Can you write out every line of the data below word for word, leaving the pictures out?
## Begin Supplied data
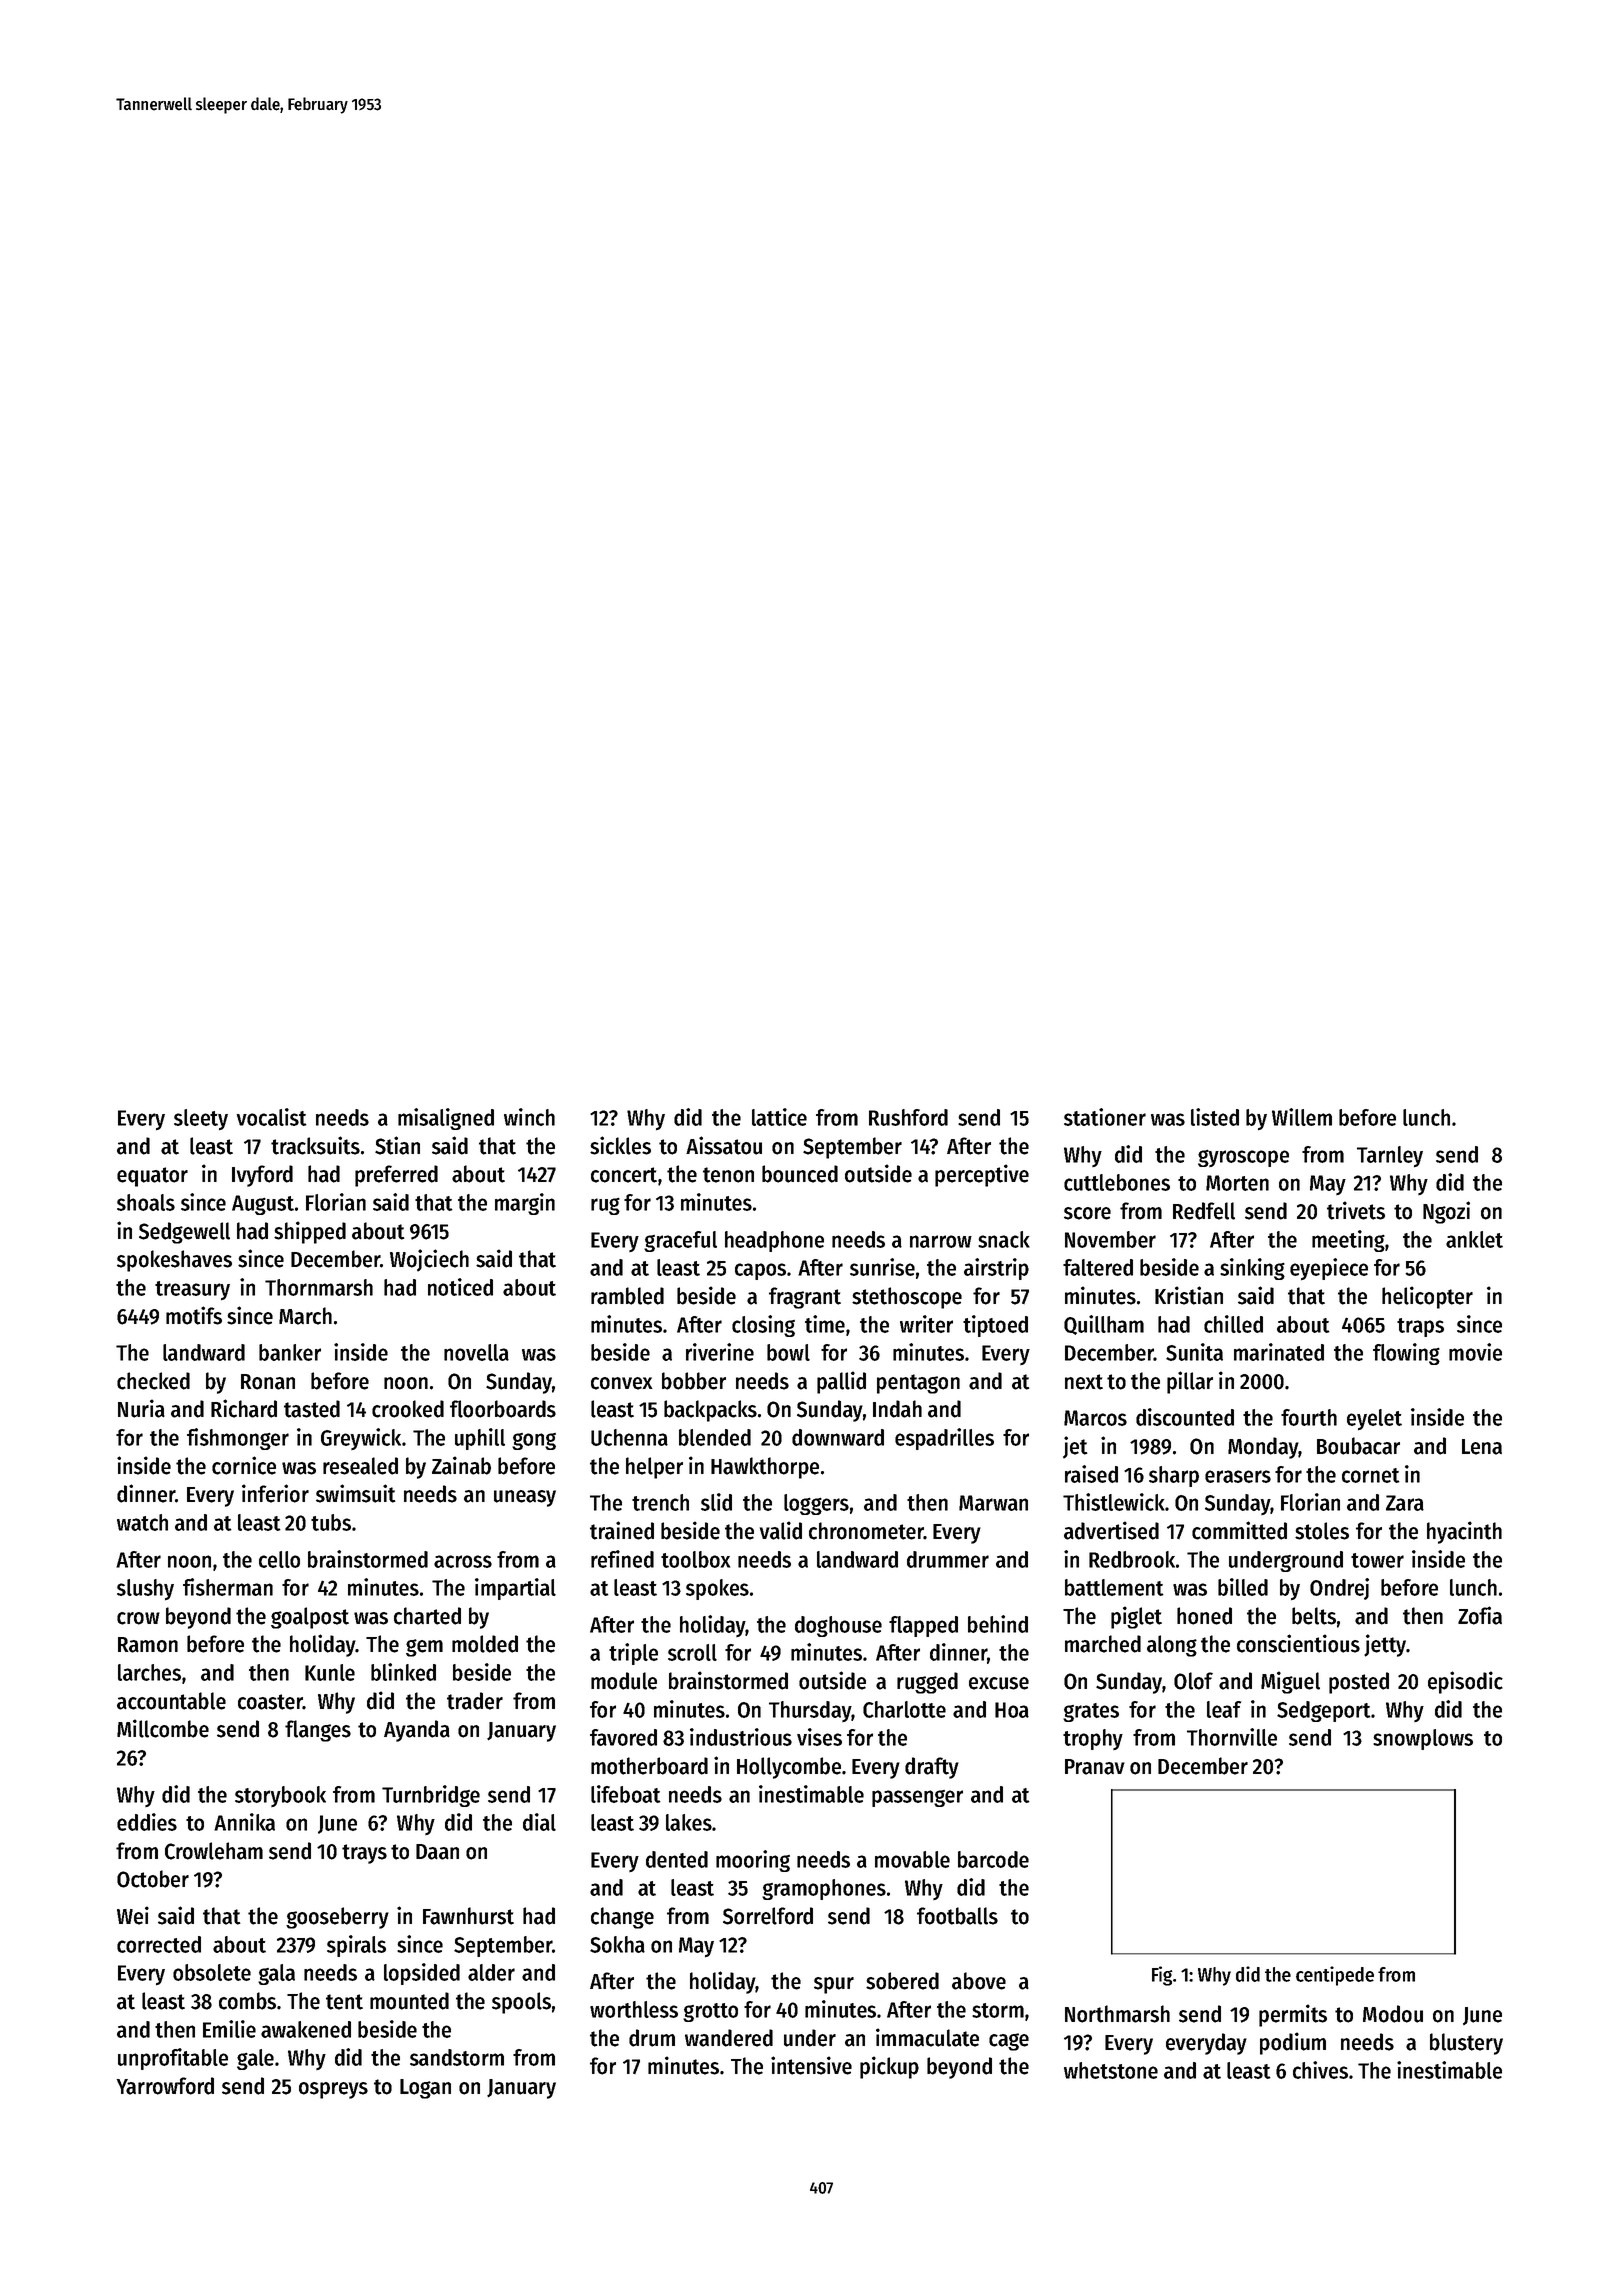  I want to click on trader, so click(475, 1701).
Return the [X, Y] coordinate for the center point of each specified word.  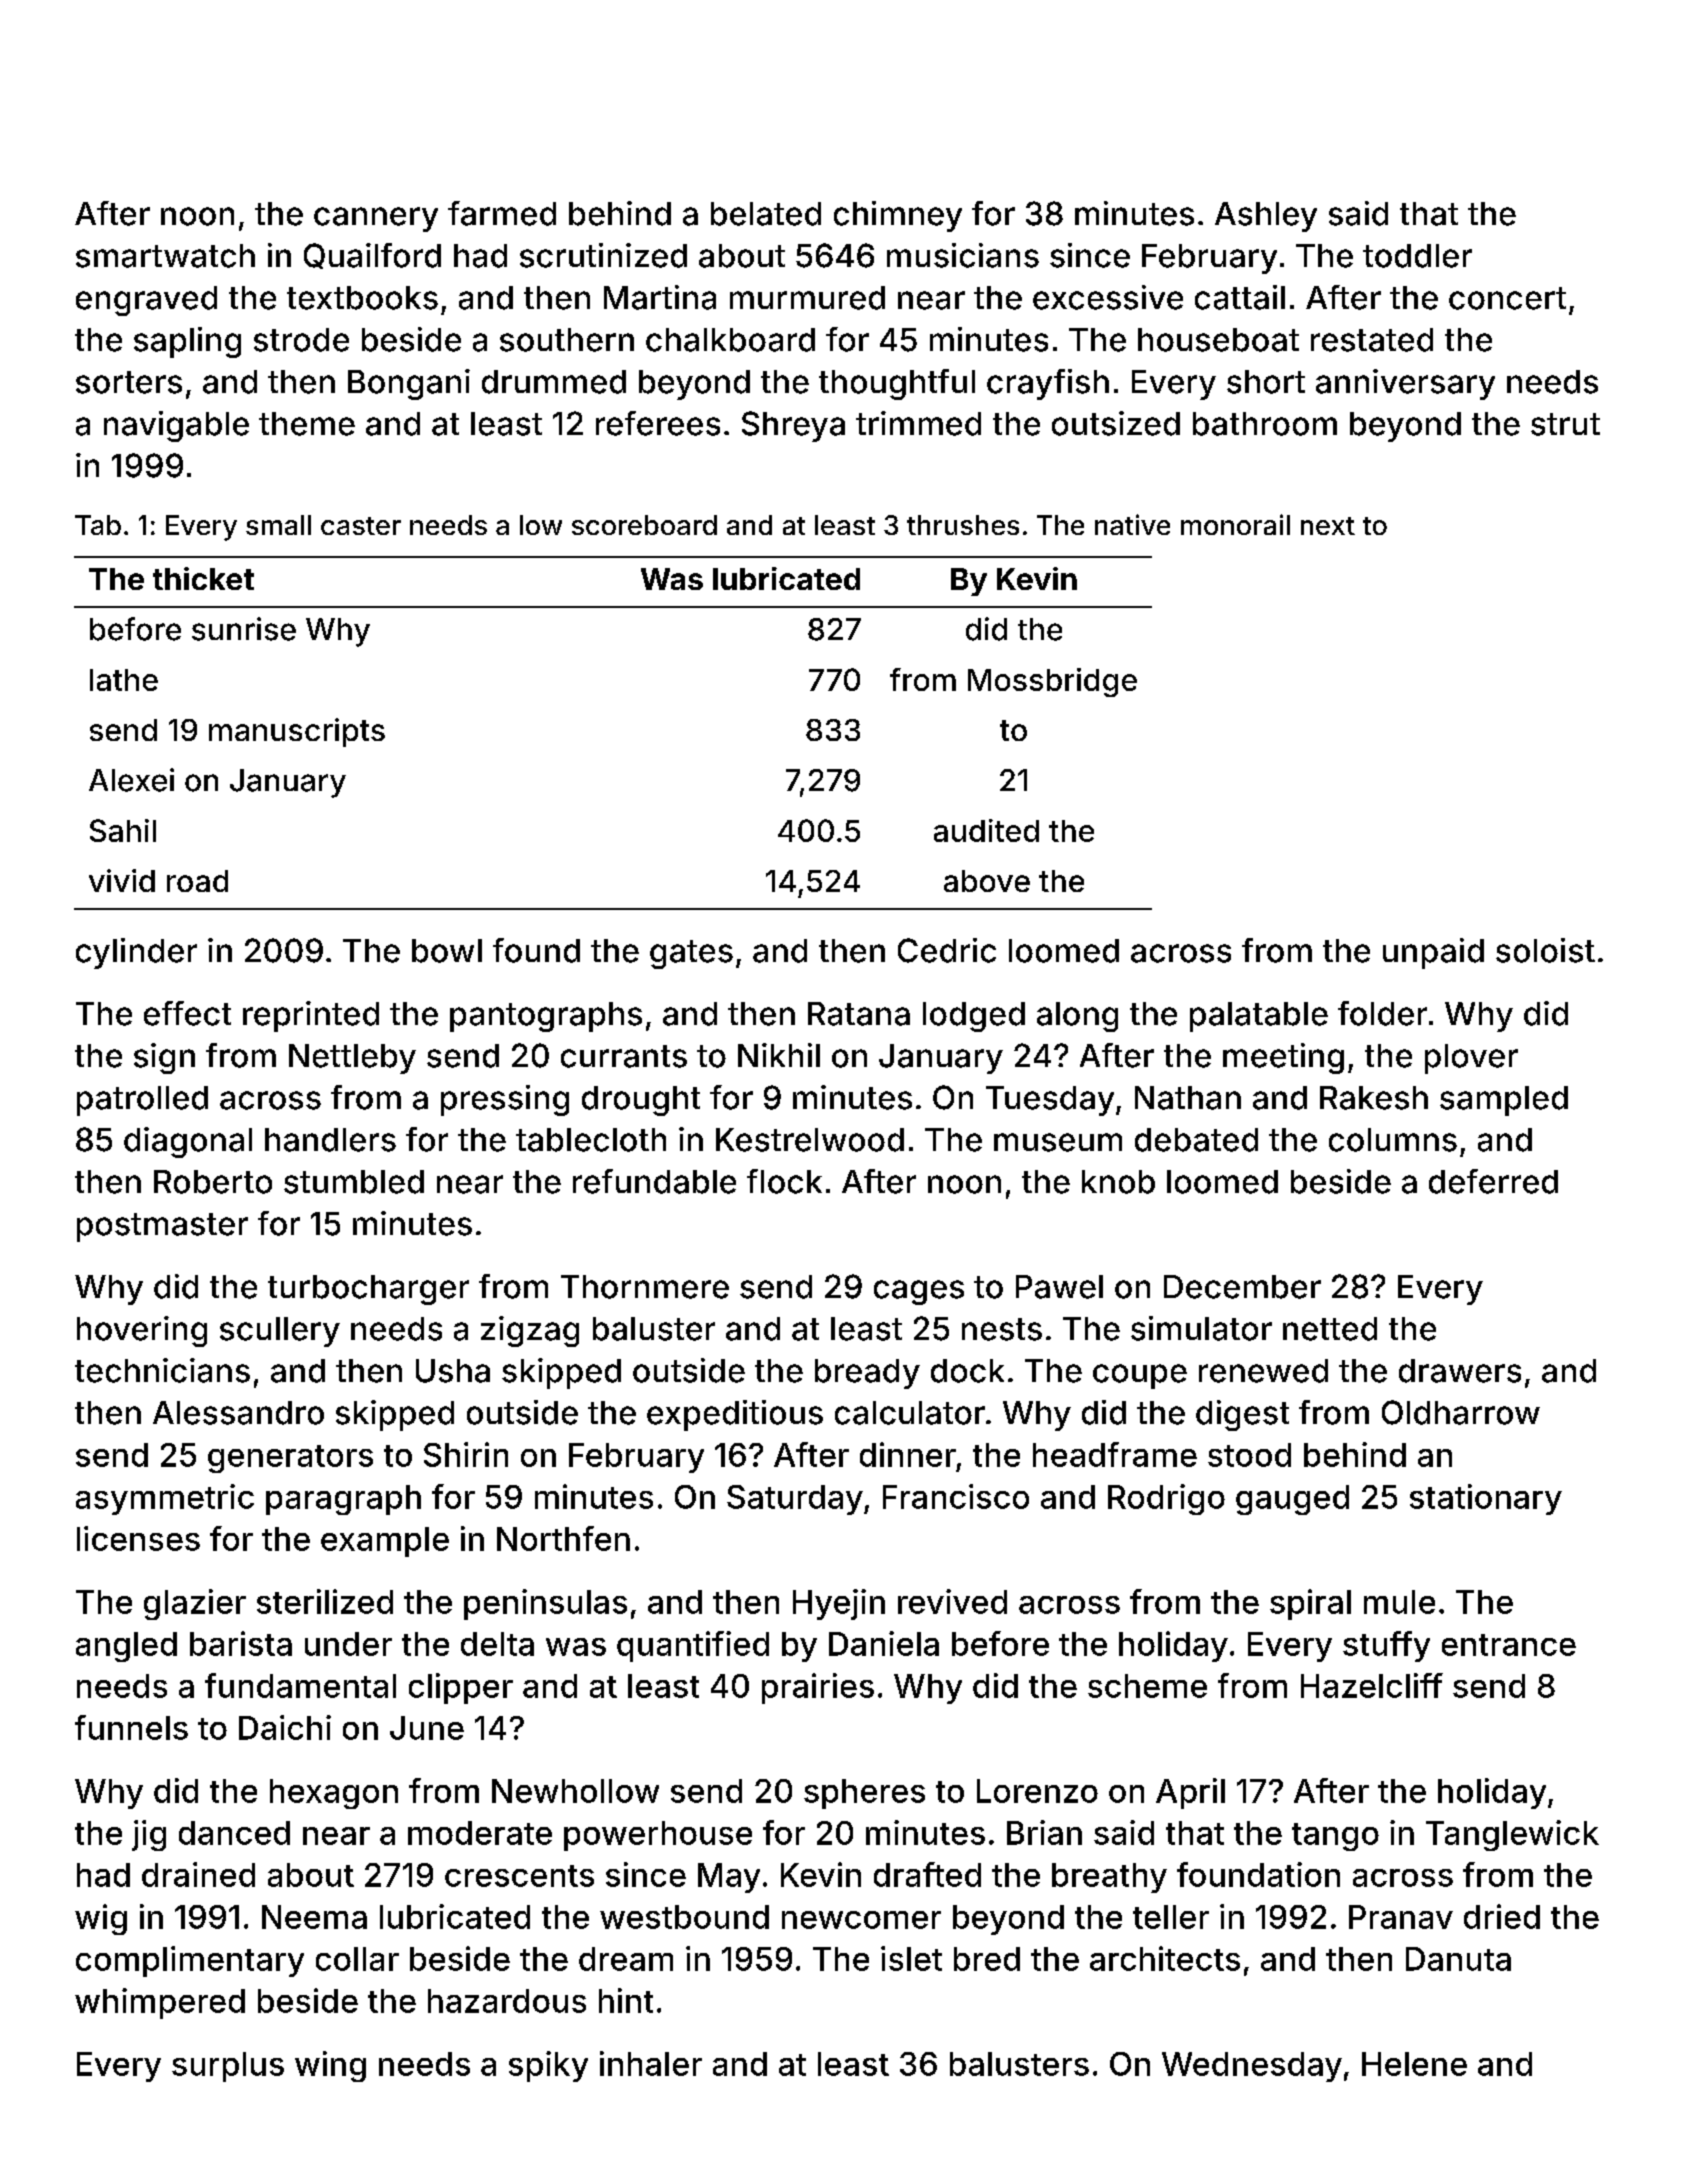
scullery [280, 1332]
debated [1196, 1140]
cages [919, 1292]
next [1328, 526]
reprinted [311, 1016]
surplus [228, 2067]
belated [766, 214]
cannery [376, 219]
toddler [1417, 256]
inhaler [651, 2063]
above [987, 881]
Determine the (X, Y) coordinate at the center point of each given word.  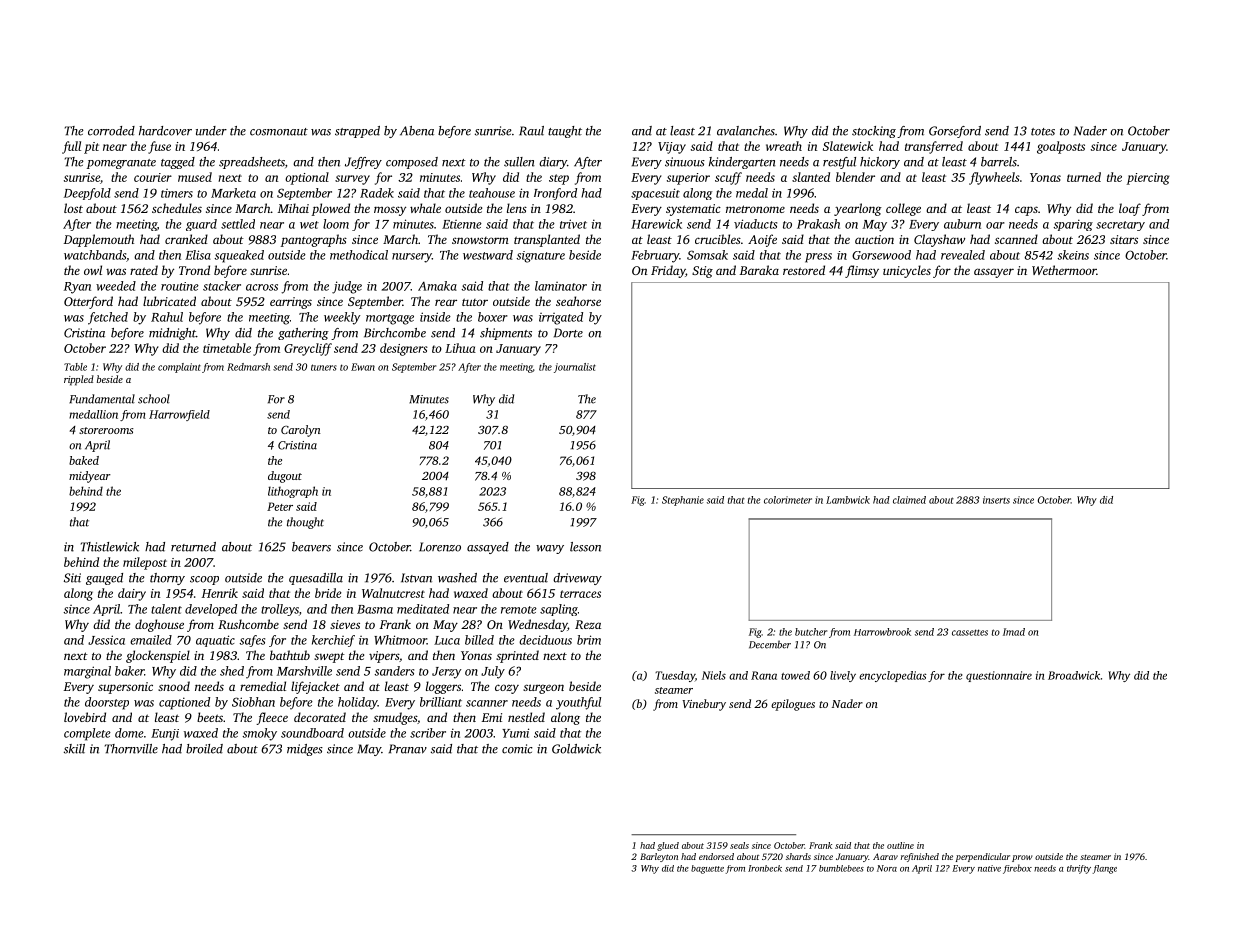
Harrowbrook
## End Supplied data
Solution below >>
  I want to click on trader, so click(475, 1701).
Return the [X, Y] coordinate for the center point of each specified word.  
scullery [280, 1332]
debated [1196, 1140]
cages [919, 1292]
next [1328, 526]
reprinted [311, 1016]
surplus [228, 2067]
belated [766, 214]
cannery [376, 219]
toddler [1417, 256]
inhaler [651, 2063]
above [987, 881]
Determine the (X, Y) coordinate at the center point of each given word.  
Harrowbrook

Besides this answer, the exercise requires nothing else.